■ ASSIGNMENT
Using the line that contains "black nut: [184,61,237,104]" as the first line and the last line of the data as the final one, give every line in that range again exactly.

DATA section start

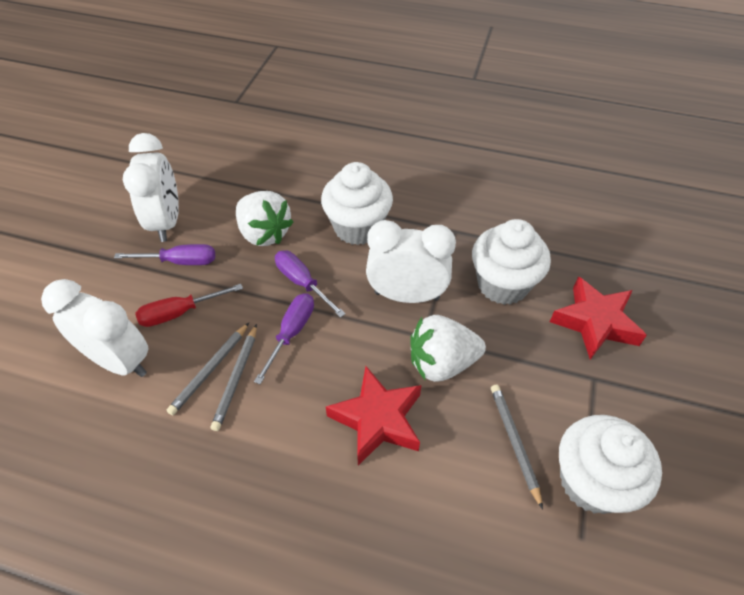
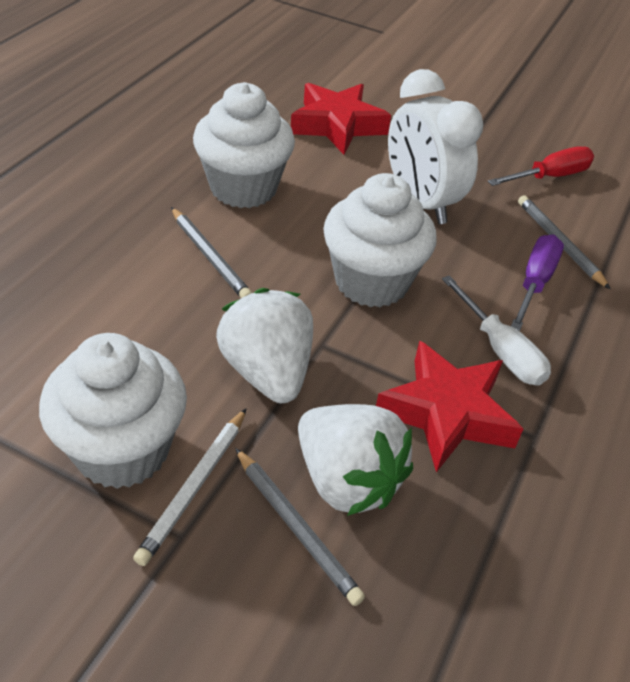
purple screwdriver: [114,244,215,265] [254,293,314,384] [275,251,346,318] = 3 -> [511,235,564,331] = 1
white clock: [41,279,149,377] [123,133,179,242] [366,220,456,303] = 3 -> [388,69,483,224] = 1
white pencil: none = 0 -> [133,408,247,566] = 1
white screwdriver: none = 0 -> [442,275,551,386] = 1

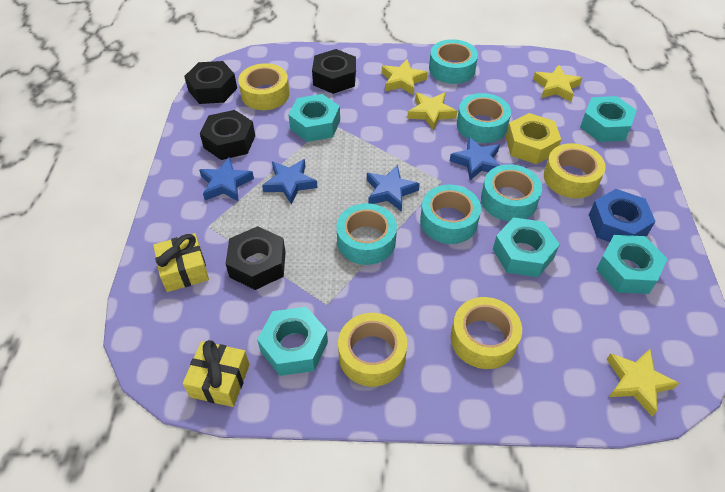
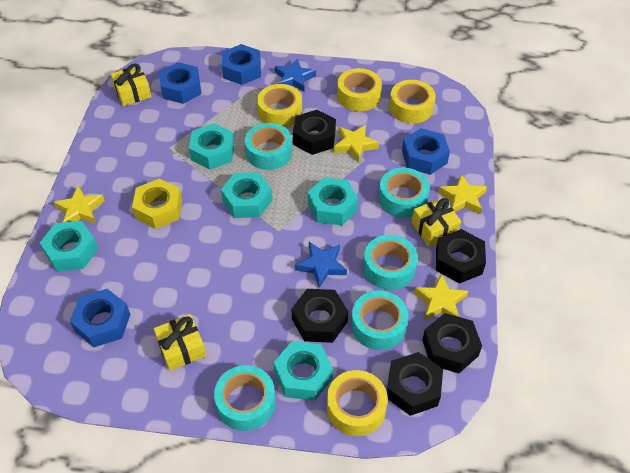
black nut: [184,61,237,104] [200,110,255,160] [226,226,286,290] [312,49,356,94] = 4 -> [291,289,348,343] [293,110,336,155] [387,352,443,416] [422,313,482,373] [436,229,486,284] = 5
blue nut: [589,189,656,242] = 1 -> [70,289,131,347] [159,62,202,104] [222,44,261,85] [402,128,450,175] = 4
blue star: [199,157,254,202] [262,159,318,205] [367,165,420,212] [450,137,500,180] = 4 -> [275,58,316,92] [295,242,347,288] = 2
yellow gift: [153,233,209,292] [183,340,250,407] = 2 -> [111,64,152,106] [154,314,206,371] [412,198,461,247] = 3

DATA section end

■ ANSWER SECTION
black nut: [184,61,237,104] [200,110,255,160] [226,226,286,290] [312,49,356,94] = 4 -> [291,289,348,343] [293,110,336,155] [387,352,443,416] [422,313,482,373] [436,229,486,284] = 5
blue nut: [589,189,656,242] = 1 -> [70,289,131,347] [159,62,202,104] [222,44,261,85] [402,128,450,175] = 4
blue star: [199,157,254,202] [262,159,318,205] [367,165,420,212] [450,137,500,180] = 4 -> [275,58,316,92] [295,242,347,288] = 2
yellow gift: [153,233,209,292] [183,340,250,407] = 2 -> [111,64,152,106] [154,314,206,371] [412,198,461,247] = 3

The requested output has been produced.